## The problem:
Nothing but an exact copy is wanted here: the line with "cyan cone B4 level 1 -> cyan cone A2 level 1" and all the lines that follow it in the entries below.

Collected data:
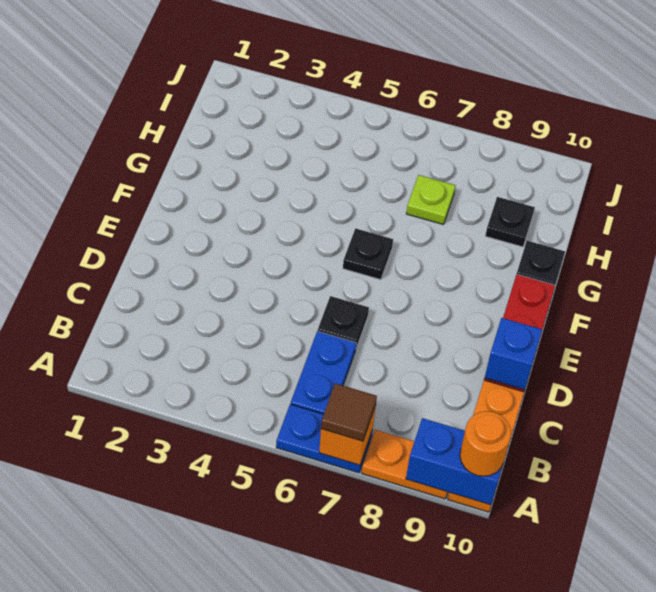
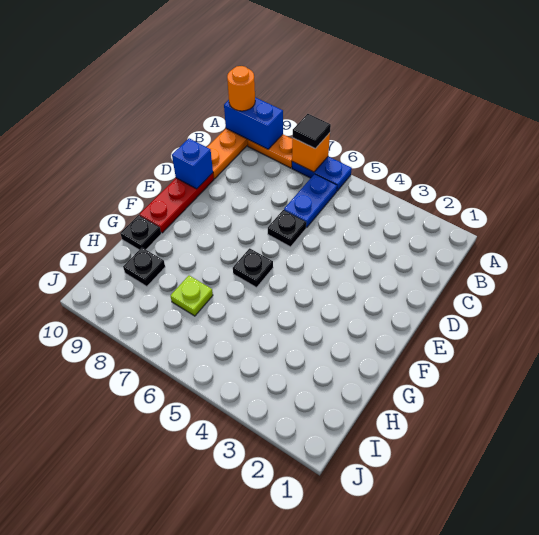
brown tile A7 level 3 -> black tile A7 level 3

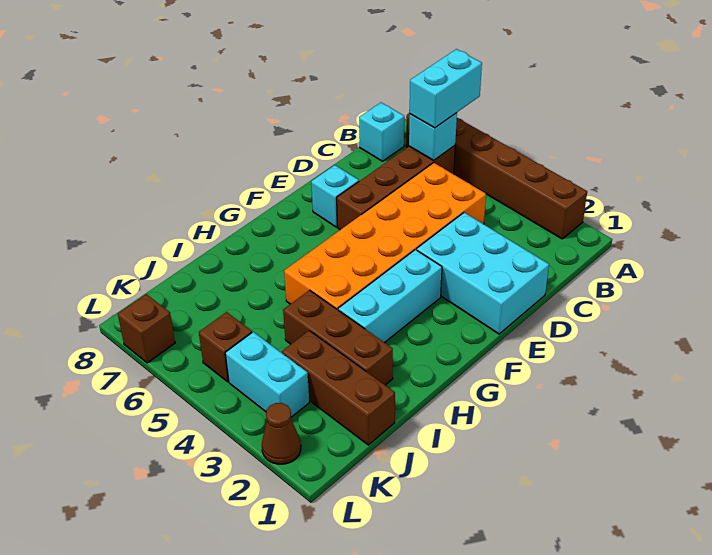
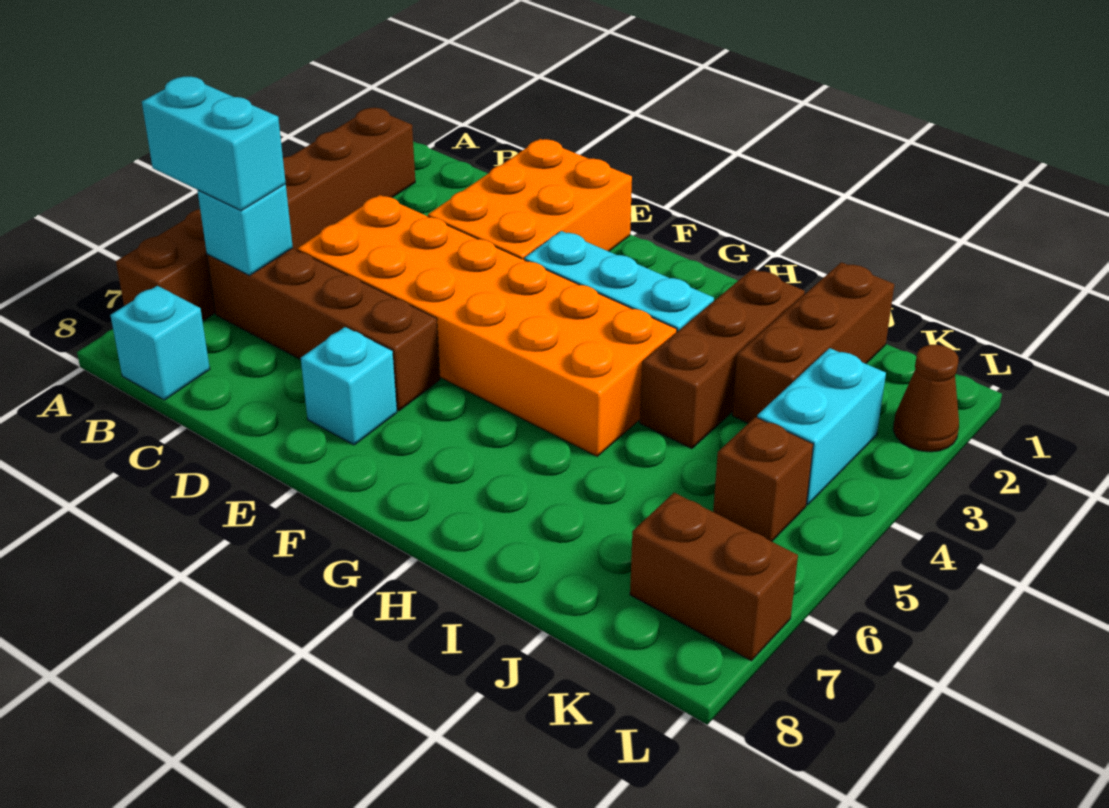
cyan brick D1:E3 level 1 -> orange brick D1:E3 level 1
brown brick L7 level 1 -> brown brick K7:L7 level 1

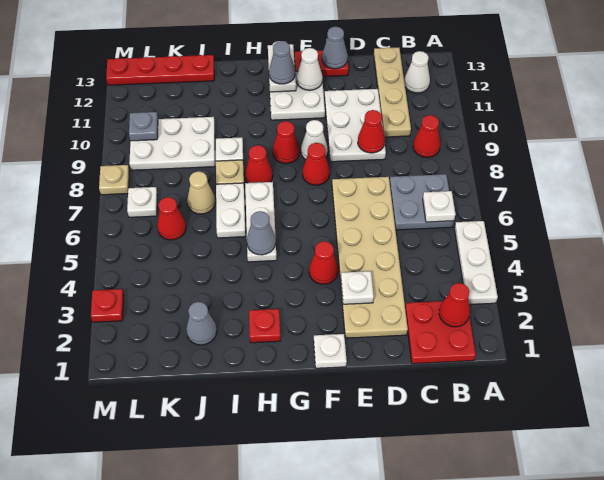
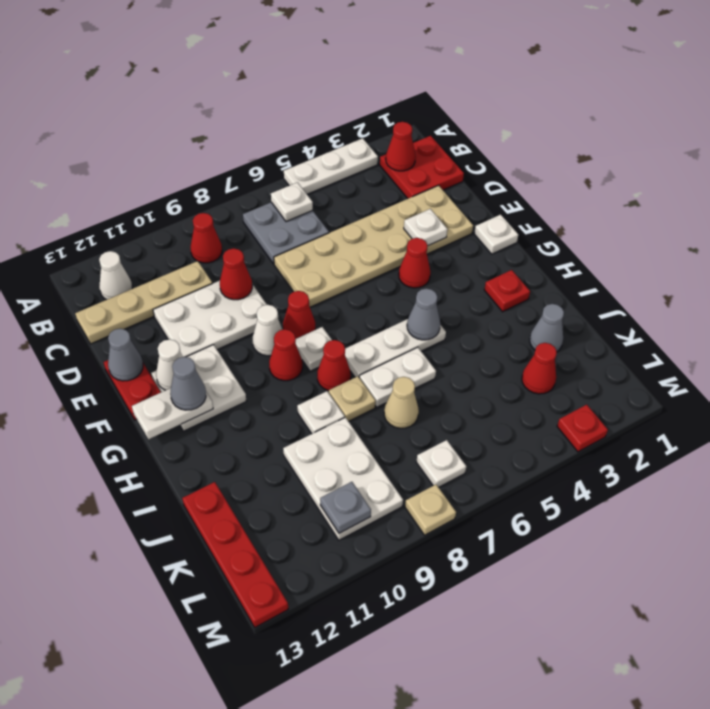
none -> white plate G8 level 1
red cone K6 level 1 -> red cone K3 level 1

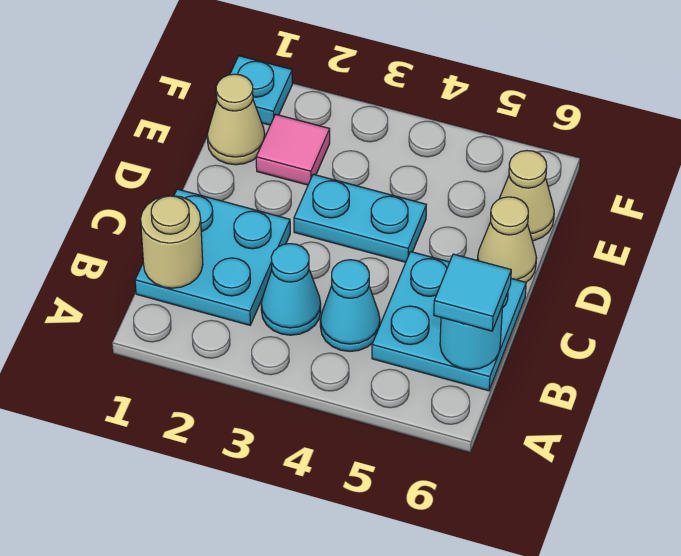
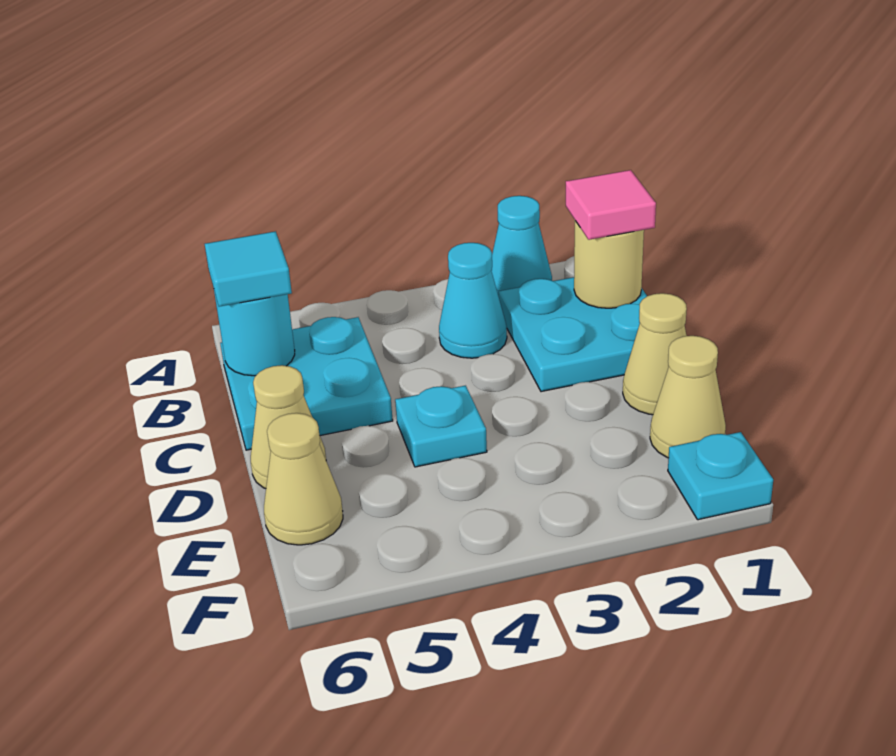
cyan cone B4 level 1 -> cyan cone A2 level 1
none -> tan cone D1 level 1
cyan plate D3:D4 level 1 -> cyan plate D4 level 1
pink tile E2 level 1 -> pink tile B1 level 3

## Task answer:
cyan cone B4 level 1 -> cyan cone A2 level 1
none -> tan cone D1 level 1
cyan plate D3:D4 level 1 -> cyan plate D4 level 1
pink tile E2 level 1 -> pink tile B1 level 3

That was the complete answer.